## Job item
Return only the line that contains "green gift [307,160,350,215]" and each line after it, through the last line of the data below, copied exactly.

## Provided entries
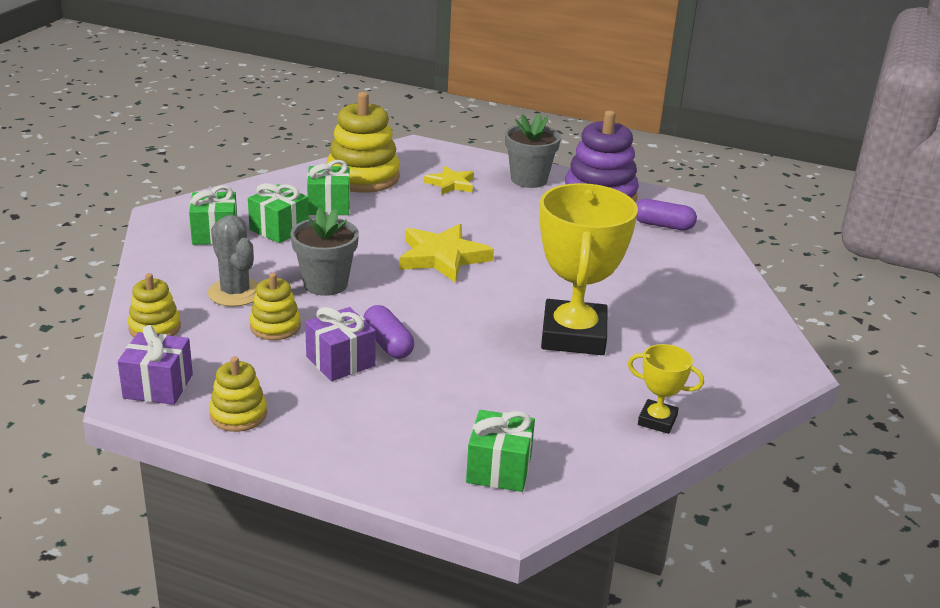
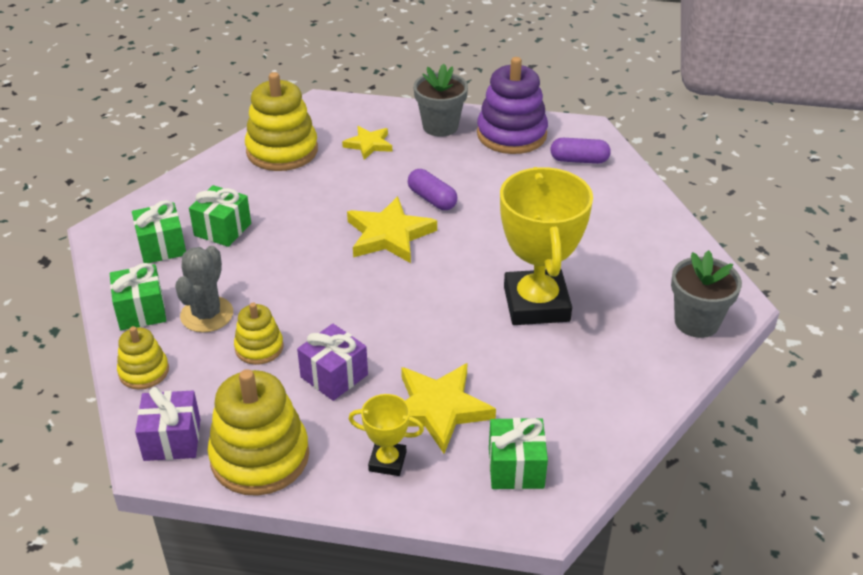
camera: 10 degrees left, 10 degrees up
grey cactus [208,215,259,307] -> grey cactus turned 60 degrees clockwise [175,246,233,332]
yellow stacking toy [209,356,267,432] -> yellow stacking toy [208,369,309,496], size x1.84
grey flower pot [290,208,359,296] -> grey flower pot moved to [671,250,742,338]
green gift [307,160,350,215] -> green gift moved to [110,263,166,330]
purple capsule [363,305,414,359] -> purple capsule moved to [408,169,457,210]
yellow trophy [628,344,704,434] -> yellow trophy moved to [349,394,424,476]
none -> yellow star [401,363,496,454]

## Answer box
green gift [307,160,350,215] -> green gift moved to [110,263,166,330]
purple capsule [363,305,414,359] -> purple capsule moved to [408,169,457,210]
yellow trophy [628,344,704,434] -> yellow trophy moved to [349,394,424,476]
none -> yellow star [401,363,496,454]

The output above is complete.